##### Provided records

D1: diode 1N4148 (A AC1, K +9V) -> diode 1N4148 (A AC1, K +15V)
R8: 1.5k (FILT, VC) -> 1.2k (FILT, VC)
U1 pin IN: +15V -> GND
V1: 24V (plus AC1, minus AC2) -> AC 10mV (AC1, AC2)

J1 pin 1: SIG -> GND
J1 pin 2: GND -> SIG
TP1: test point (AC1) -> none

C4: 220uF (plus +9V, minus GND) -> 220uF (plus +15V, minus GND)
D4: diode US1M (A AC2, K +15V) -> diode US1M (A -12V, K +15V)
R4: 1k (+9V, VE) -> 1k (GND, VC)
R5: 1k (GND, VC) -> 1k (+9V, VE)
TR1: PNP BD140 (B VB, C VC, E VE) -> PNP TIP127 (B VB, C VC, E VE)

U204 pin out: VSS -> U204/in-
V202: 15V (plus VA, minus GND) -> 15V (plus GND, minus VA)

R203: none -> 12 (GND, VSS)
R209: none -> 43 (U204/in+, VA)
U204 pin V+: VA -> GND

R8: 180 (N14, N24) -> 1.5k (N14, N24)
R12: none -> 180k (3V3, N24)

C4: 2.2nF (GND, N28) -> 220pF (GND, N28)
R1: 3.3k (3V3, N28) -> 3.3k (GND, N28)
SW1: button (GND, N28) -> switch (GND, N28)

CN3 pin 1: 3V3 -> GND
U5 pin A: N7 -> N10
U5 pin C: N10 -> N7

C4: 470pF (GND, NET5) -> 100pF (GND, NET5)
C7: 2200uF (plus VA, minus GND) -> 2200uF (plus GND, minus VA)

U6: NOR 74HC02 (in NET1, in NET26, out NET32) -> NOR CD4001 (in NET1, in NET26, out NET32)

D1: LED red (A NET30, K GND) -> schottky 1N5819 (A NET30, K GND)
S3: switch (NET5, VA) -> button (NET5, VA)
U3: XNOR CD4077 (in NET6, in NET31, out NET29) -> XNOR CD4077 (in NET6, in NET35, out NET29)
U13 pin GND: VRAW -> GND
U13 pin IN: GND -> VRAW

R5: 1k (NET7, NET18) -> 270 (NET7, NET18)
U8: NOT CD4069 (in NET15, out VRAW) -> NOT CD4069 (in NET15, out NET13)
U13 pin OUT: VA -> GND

##########

Task objective: Repeat the full set of records exactly.

Result for this task:
D1: diode 1N4148 (A AC1, K +9V) -> diode 1N4148 (A AC1, K +15V)
R8: 1.5k (FILT, VC) -> 1.2k (FILT, VC)
U1 pin IN: +15V -> GND
V1: 24V (plus AC1, minus AC2) -> AC 10mV (AC1, AC2)

J1 pin 1: SIG -> GND
J1 pin 2: GND -> SIG
TP1: test point (AC1) -> none

C4: 220uF (plus +9V, minus GND) -> 220uF (plus +15V, minus GND)
D4: diode US1M (A AC2, K +15V) -> diode US1M (A -12V, K +15V)
R4: 1k (+9V, VE) -> 1k (GND, VC)
R5: 1k (GND, VC) -> 1k (+9V, VE)
TR1: PNP BD140 (B VB, C VC, E VE) -> PNP TIP127 (B VB, C VC, E VE)

U204 pin out: VSS -> U204/in-
V202: 15V (plus VA, minus GND) -> 15V (plus GND, minus VA)

R203: none -> 12 (GND, VSS)
R209: none -> 43 (U204/in+, VA)
U204 pin V+: VA -> GND

R8: 180 (N14, N24) -> 1.5k (N14, N24)
R12: none -> 180k (3V3, N24)

C4: 2.2nF (GND, N28) -> 220pF (GND, N28)
R1: 3.3k (3V3, N28) -> 3.3k (GND, N28)
SW1: button (GND, N28) -> switch (GND, N28)

CN3 pin 1: 3V3 -> GND
U5 pin A: N7 -> N10
U5 pin C: N10 -> N7

C4: 470pF (GND, NET5) -> 100pF (GND, NET5)
C7: 2200uF (plus VA, minus GND) -> 2200uF (plus GND, minus VA)

U6: NOR 74HC02 (in NET1, in NET26, out NET32) -> NOR CD4001 (in NET1, in NET26, out NET32)

D1: LED red (A NET30, K GND) -> schottky 1N5819 (A NET30, K GND)
S3: switch (NET5, VA) -> button (NET5, VA)
U3: XNOR CD4077 (in NET6, in NET31, out NET29) -> XNOR CD4077 (in NET6, in NET35, out NET29)
U13 pin GND: VRAW -> GND
U13 pin IN: GND -> VRAW

R5: 1k (NET7, NET18) -> 270 (NET7, NET18)
U8: NOT CD4069 (in NET15, out VRAW) -> NOT CD4069 (in NET15, out NET13)
U13 pin OUT: VA -> GND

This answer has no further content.